▶ **What is expected**
With the pictures left out, restate exactly the part below that opens with the line containing "red diamond: (335, 525)" and closes with the line containing "green square: (116, 179) -> (64, 184), moved".

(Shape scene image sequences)
▼
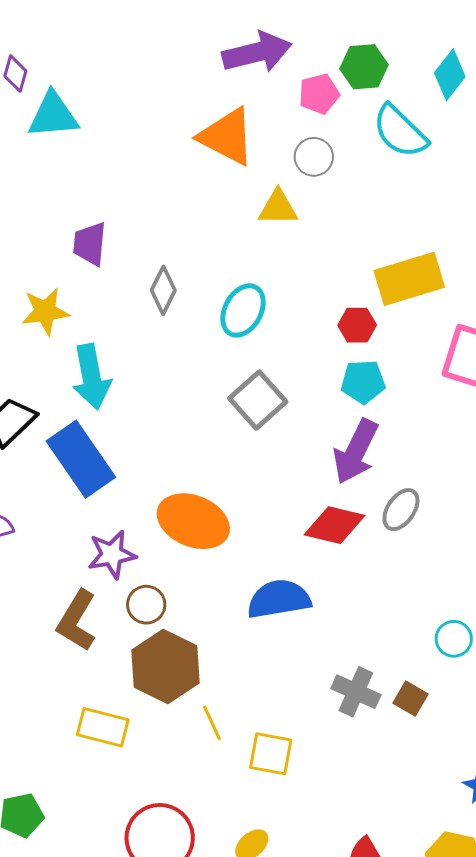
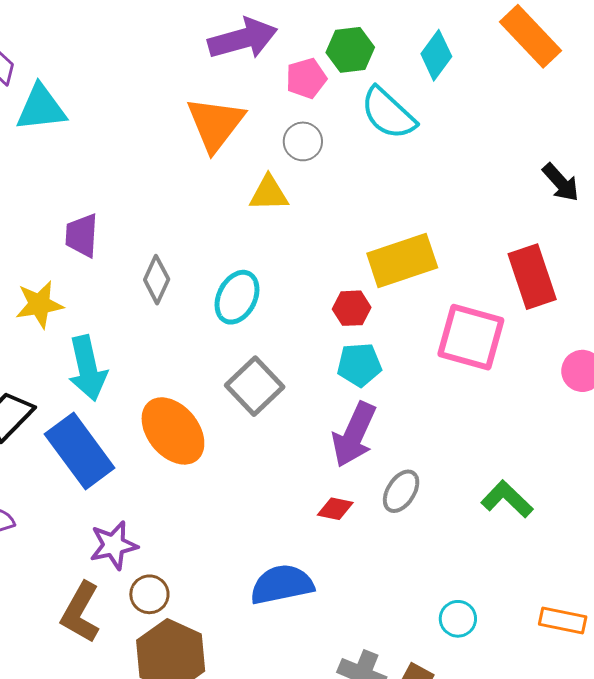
orange triangle: (227, 137) -> (215, 124), turned 42
orange ellipse: (193, 521) -> (173, 431), moved, turned 30
red diamond: (335, 525) -> (335, 509), size x0.6

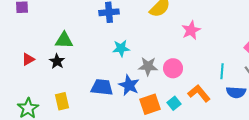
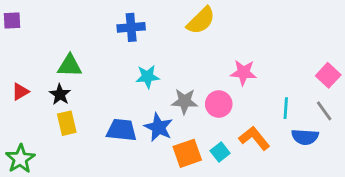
pink star: (191, 30) -> (243, 73), moved, turned 30
yellow rectangle: (62, 101) -> (67, 123), moved

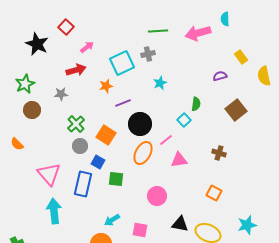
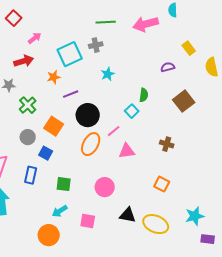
green cross: (76, 124) -> (28, 105), moved
green square: (116, 179) -> (64, 184), moved
blue rectangle: (83, 184) -> (31, 175), size x0.7

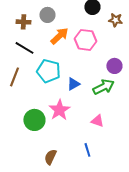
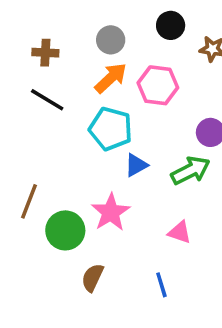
gray circle: (47, 15) -> (111, 40), moved
cyan pentagon: (48, 71) -> (111, 129), moved
brown line: (14, 77) -> (29, 201), moved
brown semicircle: (50, 157) -> (93, 278), moved

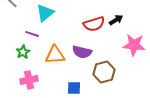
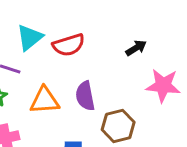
red semicircle: (94, 24) -> (69, 45), moved
purple semicircle: (82, 52) -> (85, 96), turned 66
▲
▶ **Your solution**
red diamond: (335, 525) -> (335, 509), size x0.6

pink star: (191, 30) -> (243, 73), moved, turned 30
yellow rectangle: (62, 101) -> (67, 123), moved

green cross: (76, 124) -> (28, 105), moved
green square: (116, 179) -> (64, 184), moved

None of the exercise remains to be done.